__Work to complete__. Every record shown here needs to be repeated exactly.

*** The data

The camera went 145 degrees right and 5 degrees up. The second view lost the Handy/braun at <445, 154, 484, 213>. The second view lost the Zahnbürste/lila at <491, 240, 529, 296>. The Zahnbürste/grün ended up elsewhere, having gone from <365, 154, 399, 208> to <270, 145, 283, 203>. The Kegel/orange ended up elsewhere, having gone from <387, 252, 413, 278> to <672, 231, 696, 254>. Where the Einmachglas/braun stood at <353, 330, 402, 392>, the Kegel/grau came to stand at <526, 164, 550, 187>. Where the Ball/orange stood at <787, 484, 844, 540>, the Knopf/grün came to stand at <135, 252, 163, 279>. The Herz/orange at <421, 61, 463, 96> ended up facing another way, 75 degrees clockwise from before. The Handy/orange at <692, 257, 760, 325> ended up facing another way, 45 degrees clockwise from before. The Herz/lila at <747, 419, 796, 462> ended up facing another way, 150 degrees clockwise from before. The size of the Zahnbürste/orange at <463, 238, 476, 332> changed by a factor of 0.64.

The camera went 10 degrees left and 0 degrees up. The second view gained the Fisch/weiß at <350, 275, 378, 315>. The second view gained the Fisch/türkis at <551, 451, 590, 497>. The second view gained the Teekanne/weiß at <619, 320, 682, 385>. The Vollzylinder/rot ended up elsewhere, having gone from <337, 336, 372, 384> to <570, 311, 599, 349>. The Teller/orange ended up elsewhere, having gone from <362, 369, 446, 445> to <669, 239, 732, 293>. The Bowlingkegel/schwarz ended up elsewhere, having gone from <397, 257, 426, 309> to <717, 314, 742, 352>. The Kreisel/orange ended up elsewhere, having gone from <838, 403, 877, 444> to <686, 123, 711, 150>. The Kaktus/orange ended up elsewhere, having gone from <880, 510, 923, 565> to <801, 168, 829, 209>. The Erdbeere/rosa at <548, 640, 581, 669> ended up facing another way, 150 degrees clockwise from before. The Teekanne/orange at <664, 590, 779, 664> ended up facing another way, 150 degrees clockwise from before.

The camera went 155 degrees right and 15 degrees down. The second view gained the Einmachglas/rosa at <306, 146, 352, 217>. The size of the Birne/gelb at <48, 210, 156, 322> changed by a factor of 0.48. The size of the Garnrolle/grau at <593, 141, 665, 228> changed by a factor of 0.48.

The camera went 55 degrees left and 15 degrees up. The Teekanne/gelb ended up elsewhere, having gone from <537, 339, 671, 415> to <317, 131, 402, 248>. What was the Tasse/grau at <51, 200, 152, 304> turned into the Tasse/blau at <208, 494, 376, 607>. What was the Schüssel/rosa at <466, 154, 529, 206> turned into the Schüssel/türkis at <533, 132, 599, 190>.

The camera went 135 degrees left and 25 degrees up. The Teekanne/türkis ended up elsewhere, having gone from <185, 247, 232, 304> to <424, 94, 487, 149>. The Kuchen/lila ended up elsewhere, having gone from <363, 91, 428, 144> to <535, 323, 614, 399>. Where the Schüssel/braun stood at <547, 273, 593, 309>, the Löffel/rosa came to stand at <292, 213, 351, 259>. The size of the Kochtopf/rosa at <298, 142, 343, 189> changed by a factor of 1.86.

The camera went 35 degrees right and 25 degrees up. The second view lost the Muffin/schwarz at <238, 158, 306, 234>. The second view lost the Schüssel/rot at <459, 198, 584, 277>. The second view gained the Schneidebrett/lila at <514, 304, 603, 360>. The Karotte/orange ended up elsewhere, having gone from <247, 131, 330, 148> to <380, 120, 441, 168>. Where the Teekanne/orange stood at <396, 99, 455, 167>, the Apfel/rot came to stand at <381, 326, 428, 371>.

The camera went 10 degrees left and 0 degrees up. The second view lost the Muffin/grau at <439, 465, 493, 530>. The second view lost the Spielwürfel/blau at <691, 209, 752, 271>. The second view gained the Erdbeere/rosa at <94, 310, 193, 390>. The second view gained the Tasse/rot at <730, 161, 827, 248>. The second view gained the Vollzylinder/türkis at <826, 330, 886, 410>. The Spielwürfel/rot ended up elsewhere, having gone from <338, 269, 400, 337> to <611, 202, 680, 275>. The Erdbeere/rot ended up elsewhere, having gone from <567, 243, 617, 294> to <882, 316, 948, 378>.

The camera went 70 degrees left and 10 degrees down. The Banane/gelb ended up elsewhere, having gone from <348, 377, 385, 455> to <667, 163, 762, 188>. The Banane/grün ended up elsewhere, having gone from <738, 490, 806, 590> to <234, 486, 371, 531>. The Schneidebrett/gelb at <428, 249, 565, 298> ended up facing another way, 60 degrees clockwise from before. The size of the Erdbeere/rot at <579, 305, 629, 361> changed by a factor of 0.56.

******

__Response__.
The camera went 145 degrees right and 5 degrees up. The second view lost the Handy/braun at <445, 154, 484, 213>. The second view lost the Zahnbürste/lila at <491, 240, 529, 296>. The Zahnbürste/grün ended up elsewhere, having gone from <365, 154, 399, 208> to <270, 145, 283, 203>. The Kegel/orange ended up elsewhere, having gone from <387, 252, 413, 278> to <672, 231, 696, 254>. Where the Einmachglas/braun stood at <353, 330, 402, 392>, the Kegel/grau came to stand at <526, 164, 550, 187>. Where the Ball/orange stood at <787, 484, 844, 540>, the Knopf/grün came to stand at <135, 252, 163, 279>. The Herz/orange at <421, 61, 463, 96> ended up facing another way, 75 degrees clockwise from before. The Handy/orange at <692, 257, 760, 325> ended up facing another way, 45 degrees clockwise from before. The Herz/lila at <747, 419, 796, 462> ended up facing another way, 150 degrees clockwise from before. The size of the Zahnbürste/orange at <463, 238, 476, 332> changed by a factor of 0.64.

The camera went 10 degrees left and 0 degrees up. The second view gained the Fisch/weiß at <350, 275, 378, 315>. The second view gained the Fisch/türkis at <551, 451, 590, 497>. The second view gained the Teekanne/weiß at <619, 320, 682, 385>. The Vollzylinder/rot ended up elsewhere, having gone from <337, 336, 372, 384> to <570, 311, 599, 349>. The Teller/orange ended up elsewhere, having gone from <362, 369, 446, 445> to <669, 239, 732, 293>. The Bowlingkegel/schwarz ended up elsewhere, having gone from <397, 257, 426, 309> to <717, 314, 742, 352>. The Kreisel/orange ended up elsewhere, having gone from <838, 403, 877, 444> to <686, 123, 711, 150>. The Kaktus/orange ended up elsewhere, having gone from <880, 510, 923, 565> to <801, 168, 829, 209>. The Erdbeere/rosa at <548, 640, 581, 669> ended up facing another way, 150 degrees clockwise from before. The Teekanne/orange at <664, 590, 779, 664> ended up facing another way, 150 degrees clockwise from before.

The camera went 155 degrees right and 15 degrees down. The second view gained the Einmachglas/rosa at <306, 146, 352, 217>. The size of the Birne/gelb at <48, 210, 156, 322> changed by a factor of 0.48. The size of the Garnrolle/grau at <593, 141, 665, 228> changed by a factor of 0.48.

The camera went 55 degrees left and 15 degrees up. The Teekanne/gelb ended up elsewhere, having gone from <537, 339, 671, 415> to <317, 131, 402, 248>. What was the Tasse/grau at <51, 200, 152, 304> turned into the Tasse/blau at <208, 494, 376, 607>. What was the Schüssel/rosa at <466, 154, 529, 206> turned into the Schüssel/türkis at <533, 132, 599, 190>.

The camera went 135 degrees left and 25 degrees up. The Teekanne/türkis ended up elsewhere, having gone from <185, 247, 232, 304> to <424, 94, 487, 149>. The Kuchen/lila ended up elsewhere, having gone from <363, 91, 428, 144> to <535, 323, 614, 399>. Where the Schüssel/braun stood at <547, 273, 593, 309>, the Löffel/rosa came to stand at <292, 213, 351, 259>. The size of the Kochtopf/rosa at <298, 142, 343, 189> changed by a factor of 1.86.

The camera went 35 degrees right and 25 degrees up. The second view lost the Muffin/schwarz at <238, 158, 306, 234>. The second view lost the Schüssel/rot at <459, 198, 584, 277>. The second view gained the Schneidebrett/lila at <514, 304, 603, 360>. The Karotte/orange ended up elsewhere, having gone from <247, 131, 330, 148> to <380, 120, 441, 168>. Where the Teekanne/orange stood at <396, 99, 455, 167>, the Apfel/rot came to stand at <381, 326, 428, 371>.

The camera went 10 degrees left and 0 degrees up. The second view lost the Muffin/grau at <439, 465, 493, 530>. The second view lost the Spielwürfel/blau at <691, 209, 752, 271>. The second view gained the Erdbeere/rosa at <94, 310, 193, 390>. The second view gained the Tasse/rot at <730, 161, 827, 248>. The second view gained the Vollzylinder/türkis at <826, 330, 886, 410>. The Spielwürfel/rot ended up elsewhere, having gone from <338, 269, 400, 337> to <611, 202, 680, 275>. The Erdbeere/rot ended up elsewhere, having gone from <567, 243, 617, 294> to <882, 316, 948, 378>.

The camera went 70 degrees left and 10 degrees down. The Banane/gelb ended up elsewhere, having gone from <348, 377, 385, 455> to <667, 163, 762, 188>. The Banane/grün ended up elsewhere, having gone from <738, 490, 806, 590> to <234, 486, 371, 531>. The Schneidebrett/gelb at <428, 249, 565, 298> ended up facing another way, 60 degrees clockwise from before. The size of the Erdbeere/rot at <579, 305, 629, 361> changed by a factor of 0.56.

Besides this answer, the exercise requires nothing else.